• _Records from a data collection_
*** Block opens ***
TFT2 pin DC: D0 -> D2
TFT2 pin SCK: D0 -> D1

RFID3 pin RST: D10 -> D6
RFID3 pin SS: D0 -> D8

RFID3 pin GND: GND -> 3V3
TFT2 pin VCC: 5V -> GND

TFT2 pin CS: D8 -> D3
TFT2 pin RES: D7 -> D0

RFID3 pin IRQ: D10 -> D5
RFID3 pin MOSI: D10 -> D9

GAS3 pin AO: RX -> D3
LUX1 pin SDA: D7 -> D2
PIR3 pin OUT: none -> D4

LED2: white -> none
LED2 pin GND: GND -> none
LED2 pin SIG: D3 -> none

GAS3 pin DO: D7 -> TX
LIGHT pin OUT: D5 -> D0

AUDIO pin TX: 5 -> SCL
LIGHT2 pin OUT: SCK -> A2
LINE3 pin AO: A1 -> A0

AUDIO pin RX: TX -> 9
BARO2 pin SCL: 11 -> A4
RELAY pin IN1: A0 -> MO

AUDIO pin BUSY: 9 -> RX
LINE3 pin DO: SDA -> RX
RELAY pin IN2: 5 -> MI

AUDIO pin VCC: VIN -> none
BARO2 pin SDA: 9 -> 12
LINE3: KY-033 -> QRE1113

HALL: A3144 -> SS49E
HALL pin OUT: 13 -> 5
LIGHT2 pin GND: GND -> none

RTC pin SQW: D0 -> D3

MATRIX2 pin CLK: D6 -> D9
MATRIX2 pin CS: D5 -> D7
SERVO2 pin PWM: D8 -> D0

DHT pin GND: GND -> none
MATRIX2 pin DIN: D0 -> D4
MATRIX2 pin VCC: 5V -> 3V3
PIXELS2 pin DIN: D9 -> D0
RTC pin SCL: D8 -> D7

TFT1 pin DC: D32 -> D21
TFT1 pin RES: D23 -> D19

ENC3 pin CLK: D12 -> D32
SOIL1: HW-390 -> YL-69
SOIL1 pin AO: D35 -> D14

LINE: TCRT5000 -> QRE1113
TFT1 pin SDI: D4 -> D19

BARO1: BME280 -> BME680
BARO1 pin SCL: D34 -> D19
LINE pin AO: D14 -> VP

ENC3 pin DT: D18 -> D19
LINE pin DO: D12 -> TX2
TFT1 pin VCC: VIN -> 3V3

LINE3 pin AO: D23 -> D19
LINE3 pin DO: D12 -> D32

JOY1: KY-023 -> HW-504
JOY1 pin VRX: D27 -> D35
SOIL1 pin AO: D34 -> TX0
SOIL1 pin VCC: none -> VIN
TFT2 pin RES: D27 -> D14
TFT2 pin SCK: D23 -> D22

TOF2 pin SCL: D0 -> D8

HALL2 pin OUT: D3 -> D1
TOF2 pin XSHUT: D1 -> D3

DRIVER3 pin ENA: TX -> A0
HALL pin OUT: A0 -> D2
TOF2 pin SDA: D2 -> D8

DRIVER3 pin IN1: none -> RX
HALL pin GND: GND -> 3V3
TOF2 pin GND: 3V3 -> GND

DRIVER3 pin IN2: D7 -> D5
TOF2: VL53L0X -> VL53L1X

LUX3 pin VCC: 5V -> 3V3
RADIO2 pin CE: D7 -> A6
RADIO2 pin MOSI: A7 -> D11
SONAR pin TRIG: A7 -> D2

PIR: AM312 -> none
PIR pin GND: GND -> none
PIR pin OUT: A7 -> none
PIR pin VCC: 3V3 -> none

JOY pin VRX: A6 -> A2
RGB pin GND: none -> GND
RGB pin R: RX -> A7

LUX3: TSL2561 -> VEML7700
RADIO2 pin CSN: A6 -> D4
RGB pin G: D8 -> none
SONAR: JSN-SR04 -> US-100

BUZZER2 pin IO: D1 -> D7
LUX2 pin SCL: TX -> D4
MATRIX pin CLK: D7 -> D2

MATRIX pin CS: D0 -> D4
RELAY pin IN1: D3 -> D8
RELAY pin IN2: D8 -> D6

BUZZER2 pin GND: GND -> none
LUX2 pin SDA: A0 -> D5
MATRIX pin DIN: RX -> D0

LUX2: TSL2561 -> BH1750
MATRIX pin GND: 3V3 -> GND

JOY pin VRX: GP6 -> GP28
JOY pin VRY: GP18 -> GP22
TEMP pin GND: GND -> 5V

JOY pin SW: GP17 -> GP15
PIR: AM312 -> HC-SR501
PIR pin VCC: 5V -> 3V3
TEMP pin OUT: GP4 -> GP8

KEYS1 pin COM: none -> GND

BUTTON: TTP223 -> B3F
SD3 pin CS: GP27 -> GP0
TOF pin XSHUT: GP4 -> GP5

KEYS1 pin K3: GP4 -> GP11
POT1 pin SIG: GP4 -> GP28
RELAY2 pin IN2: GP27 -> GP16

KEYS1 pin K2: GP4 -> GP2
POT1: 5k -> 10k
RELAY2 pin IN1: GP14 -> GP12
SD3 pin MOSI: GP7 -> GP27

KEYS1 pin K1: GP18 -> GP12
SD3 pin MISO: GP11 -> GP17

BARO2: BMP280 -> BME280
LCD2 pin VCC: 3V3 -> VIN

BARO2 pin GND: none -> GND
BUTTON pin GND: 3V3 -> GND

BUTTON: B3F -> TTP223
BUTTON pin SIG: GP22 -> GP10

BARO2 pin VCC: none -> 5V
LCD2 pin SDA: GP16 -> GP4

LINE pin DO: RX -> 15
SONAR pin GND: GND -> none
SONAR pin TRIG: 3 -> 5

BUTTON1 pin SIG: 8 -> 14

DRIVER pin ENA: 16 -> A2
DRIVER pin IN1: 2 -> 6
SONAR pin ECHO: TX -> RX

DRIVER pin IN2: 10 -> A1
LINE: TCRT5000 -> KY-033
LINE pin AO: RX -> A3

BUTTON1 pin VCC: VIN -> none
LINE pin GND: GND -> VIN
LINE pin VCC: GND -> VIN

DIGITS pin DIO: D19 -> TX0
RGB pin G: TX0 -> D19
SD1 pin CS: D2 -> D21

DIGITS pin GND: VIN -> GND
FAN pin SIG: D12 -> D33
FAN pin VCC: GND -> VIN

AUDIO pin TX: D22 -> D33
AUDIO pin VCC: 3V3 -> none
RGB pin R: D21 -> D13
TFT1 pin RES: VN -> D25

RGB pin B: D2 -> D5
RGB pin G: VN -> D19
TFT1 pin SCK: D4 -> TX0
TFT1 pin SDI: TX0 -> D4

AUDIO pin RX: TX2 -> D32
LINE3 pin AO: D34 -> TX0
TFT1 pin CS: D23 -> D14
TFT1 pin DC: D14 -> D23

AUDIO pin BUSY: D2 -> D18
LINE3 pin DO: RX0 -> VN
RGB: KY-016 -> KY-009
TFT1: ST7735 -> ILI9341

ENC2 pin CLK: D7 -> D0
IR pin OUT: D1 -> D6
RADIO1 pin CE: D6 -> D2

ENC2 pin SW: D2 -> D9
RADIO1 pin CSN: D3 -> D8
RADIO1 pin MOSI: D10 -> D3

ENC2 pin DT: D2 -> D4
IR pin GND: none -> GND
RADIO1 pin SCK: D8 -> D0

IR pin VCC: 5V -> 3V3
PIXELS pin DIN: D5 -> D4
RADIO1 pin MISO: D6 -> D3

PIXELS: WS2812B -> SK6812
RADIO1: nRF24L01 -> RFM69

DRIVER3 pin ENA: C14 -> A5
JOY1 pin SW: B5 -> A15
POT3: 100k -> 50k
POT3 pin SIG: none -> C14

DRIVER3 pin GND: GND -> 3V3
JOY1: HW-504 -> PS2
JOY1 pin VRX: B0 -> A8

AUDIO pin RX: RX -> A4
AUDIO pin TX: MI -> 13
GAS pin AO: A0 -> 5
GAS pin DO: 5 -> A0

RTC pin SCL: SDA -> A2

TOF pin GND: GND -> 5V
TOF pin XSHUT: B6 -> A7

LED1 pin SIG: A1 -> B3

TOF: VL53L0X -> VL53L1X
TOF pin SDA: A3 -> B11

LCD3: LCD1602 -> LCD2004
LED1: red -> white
*** Block closes ***
• _PROBLEM TO SOLVE_
An exact, complete copy of the lines above from the one with "PIR pin OUT: A7 -> none" through the one with "MATRIX pin CS: D0 -> D4" is the whole answer.

• _SOLUTION_
PIR pin OUT: A7 -> none
PIR pin VCC: 3V3 -> none

JOY pin VRX: A6 -> A2
RGB pin GND: none -> GND
RGB pin R: RX -> A7

LUX3: TSL2561 -> VEML7700
RADIO2 pin CSN: A6 -> D4
RGB pin G: D8 -> none
SONAR: JSN-SR04 -> US-100

BUZZER2 pin IO: D1 -> D7
LUX2 pin SCL: TX -> D4
MATRIX pin CLK: D7 -> D2

MATRIX pin CS: D0 -> D4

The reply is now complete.